# Your goal:
Extract every line of the records that contains the string "kern".

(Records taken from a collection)
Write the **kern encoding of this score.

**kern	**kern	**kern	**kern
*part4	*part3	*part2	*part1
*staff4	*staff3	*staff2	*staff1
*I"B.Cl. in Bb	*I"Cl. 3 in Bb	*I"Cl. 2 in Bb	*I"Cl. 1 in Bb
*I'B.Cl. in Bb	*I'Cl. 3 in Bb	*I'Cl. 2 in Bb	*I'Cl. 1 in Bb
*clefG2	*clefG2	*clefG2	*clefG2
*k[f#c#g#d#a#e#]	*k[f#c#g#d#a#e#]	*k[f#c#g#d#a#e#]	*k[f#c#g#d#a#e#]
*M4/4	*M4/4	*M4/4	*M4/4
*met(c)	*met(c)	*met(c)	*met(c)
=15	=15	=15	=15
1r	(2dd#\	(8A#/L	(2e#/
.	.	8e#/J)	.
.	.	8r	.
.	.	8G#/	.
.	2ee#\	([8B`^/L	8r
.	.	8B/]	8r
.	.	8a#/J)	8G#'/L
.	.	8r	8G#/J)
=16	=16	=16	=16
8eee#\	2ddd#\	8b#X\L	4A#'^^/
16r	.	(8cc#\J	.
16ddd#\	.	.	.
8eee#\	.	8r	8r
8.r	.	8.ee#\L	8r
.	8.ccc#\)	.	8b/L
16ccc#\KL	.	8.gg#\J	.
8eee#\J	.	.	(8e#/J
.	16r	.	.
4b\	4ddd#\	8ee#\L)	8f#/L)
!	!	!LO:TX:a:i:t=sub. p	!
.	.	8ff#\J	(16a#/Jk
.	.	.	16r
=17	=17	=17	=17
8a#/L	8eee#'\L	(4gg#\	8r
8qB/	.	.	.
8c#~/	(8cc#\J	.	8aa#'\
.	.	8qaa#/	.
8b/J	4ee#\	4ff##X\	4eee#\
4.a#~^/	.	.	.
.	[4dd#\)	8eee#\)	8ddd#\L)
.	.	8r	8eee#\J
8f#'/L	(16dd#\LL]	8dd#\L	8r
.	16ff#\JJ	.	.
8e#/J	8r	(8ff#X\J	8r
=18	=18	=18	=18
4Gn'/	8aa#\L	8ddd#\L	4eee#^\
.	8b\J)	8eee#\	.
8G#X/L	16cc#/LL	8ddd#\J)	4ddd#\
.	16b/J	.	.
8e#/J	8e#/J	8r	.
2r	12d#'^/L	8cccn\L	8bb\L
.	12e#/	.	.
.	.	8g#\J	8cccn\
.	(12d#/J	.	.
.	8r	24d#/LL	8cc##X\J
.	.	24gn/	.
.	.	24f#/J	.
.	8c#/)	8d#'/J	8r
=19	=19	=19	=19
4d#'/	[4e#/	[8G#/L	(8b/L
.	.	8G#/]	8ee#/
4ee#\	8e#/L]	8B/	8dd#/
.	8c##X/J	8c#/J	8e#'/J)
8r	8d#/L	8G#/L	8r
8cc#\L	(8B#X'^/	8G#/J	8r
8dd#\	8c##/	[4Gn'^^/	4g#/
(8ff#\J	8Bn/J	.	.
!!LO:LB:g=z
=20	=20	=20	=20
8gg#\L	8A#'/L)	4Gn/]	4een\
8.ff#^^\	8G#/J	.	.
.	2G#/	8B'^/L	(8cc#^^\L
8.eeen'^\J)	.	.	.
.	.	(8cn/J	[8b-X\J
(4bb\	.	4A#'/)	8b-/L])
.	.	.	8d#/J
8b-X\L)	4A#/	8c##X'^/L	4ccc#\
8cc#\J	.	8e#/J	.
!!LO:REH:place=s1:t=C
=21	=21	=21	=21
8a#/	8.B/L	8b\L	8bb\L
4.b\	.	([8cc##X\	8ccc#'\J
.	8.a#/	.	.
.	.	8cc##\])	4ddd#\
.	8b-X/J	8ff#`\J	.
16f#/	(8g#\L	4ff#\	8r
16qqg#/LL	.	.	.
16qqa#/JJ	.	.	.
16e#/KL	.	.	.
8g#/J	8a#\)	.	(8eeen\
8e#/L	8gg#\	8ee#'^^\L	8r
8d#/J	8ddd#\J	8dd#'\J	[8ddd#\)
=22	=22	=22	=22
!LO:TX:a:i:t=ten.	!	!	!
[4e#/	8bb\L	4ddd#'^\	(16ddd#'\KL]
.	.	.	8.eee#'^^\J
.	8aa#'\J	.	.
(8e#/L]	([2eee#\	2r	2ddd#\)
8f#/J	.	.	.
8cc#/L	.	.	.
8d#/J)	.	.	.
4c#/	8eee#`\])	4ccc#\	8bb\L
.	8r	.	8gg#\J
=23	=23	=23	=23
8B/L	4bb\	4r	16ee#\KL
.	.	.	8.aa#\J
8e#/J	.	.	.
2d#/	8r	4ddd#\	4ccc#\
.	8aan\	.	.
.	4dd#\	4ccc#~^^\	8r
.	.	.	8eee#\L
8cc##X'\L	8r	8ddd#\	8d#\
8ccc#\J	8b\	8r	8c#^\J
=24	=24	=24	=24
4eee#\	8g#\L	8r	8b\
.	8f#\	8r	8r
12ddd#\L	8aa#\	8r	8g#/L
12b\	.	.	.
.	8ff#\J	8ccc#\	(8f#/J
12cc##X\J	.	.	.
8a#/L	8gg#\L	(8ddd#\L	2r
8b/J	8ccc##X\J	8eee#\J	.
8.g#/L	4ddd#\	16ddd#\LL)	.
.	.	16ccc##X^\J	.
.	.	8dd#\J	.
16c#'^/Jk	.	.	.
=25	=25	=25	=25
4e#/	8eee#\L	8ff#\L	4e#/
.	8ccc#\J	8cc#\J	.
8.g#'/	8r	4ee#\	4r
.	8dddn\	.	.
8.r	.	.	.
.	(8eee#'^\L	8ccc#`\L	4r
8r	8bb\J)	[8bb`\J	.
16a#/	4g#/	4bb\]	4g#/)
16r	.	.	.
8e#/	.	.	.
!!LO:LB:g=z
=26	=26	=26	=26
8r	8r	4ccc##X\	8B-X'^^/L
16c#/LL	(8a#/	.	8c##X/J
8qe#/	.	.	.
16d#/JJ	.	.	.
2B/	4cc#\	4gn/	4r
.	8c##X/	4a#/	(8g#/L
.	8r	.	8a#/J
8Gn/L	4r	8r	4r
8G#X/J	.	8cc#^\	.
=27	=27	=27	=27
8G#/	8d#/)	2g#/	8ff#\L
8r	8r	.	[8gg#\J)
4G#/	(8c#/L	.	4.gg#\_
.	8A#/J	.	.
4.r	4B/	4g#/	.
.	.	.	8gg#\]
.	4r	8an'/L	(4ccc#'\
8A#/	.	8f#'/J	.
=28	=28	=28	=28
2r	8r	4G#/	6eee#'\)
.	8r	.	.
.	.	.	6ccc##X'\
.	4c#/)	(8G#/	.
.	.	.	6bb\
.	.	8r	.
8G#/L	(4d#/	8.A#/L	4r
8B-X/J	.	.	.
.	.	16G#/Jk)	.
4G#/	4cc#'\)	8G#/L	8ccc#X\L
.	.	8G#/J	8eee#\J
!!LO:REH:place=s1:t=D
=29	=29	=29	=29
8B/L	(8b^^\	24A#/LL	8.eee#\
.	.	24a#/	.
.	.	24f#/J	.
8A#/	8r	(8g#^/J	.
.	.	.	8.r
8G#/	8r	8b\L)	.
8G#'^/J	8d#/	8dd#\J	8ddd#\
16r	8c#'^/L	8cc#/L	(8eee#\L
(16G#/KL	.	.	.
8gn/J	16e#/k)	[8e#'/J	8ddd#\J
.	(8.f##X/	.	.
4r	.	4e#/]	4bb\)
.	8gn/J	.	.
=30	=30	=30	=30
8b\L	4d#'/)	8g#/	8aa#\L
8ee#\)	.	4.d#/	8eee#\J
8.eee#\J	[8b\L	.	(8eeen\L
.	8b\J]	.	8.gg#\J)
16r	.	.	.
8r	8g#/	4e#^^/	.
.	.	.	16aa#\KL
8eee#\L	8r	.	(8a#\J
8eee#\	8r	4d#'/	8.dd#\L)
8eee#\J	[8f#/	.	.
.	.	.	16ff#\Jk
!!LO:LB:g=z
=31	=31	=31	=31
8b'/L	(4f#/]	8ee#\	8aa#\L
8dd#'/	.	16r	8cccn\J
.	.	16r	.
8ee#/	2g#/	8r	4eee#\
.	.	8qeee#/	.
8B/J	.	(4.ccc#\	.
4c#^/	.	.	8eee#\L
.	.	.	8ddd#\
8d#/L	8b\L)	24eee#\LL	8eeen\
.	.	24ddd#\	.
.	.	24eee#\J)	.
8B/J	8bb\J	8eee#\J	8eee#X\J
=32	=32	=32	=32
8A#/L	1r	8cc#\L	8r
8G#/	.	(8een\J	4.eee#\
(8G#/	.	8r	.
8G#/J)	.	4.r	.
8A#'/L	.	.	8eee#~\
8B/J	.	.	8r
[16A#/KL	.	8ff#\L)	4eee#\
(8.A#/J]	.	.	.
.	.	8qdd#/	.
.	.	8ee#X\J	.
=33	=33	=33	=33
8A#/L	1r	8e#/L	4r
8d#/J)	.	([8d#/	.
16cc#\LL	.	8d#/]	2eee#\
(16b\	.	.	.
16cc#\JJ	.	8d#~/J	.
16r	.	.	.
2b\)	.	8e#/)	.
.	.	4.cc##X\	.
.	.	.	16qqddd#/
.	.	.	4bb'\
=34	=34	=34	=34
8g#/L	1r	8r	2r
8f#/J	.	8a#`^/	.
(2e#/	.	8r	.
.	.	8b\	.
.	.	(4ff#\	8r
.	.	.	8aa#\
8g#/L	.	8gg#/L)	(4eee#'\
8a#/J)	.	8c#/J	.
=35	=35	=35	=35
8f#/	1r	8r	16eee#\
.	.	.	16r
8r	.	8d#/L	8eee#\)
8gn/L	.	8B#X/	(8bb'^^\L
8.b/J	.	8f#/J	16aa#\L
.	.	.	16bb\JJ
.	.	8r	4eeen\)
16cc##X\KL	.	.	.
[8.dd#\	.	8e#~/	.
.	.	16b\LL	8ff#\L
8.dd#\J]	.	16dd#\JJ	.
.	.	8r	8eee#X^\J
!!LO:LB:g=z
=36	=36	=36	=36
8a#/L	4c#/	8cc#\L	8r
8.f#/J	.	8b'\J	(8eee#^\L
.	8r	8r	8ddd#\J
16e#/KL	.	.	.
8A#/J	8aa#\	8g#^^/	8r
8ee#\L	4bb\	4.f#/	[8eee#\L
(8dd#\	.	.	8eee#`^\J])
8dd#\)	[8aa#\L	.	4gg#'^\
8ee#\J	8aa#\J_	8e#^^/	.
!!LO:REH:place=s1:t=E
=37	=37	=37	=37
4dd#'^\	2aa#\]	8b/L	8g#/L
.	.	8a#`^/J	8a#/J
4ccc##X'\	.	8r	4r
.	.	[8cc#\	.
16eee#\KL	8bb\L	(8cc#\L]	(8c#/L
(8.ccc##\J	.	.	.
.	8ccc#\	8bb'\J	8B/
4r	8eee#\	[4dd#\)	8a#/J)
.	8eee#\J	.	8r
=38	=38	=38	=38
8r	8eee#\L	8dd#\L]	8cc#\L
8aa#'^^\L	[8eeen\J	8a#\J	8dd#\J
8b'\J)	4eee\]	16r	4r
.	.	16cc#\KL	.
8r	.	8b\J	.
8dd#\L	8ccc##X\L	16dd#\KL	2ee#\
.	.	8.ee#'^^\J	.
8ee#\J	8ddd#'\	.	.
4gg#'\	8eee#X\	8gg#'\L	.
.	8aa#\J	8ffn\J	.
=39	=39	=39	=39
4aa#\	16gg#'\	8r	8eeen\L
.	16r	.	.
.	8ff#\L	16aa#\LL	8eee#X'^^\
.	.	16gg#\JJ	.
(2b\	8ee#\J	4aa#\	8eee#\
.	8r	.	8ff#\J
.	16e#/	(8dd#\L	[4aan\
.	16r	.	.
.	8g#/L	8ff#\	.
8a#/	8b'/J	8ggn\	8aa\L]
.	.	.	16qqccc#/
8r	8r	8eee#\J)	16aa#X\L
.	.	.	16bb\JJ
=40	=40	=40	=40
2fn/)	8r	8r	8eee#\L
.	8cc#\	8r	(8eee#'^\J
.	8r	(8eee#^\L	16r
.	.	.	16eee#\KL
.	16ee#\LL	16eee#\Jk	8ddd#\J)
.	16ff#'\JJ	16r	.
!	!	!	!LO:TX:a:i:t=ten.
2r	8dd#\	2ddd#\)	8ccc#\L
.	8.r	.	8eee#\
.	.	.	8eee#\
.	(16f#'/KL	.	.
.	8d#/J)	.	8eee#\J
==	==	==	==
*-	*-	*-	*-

# Result for this exercise:
Write the **kern encoding of this score.
**kern	**kern	**kern	**kern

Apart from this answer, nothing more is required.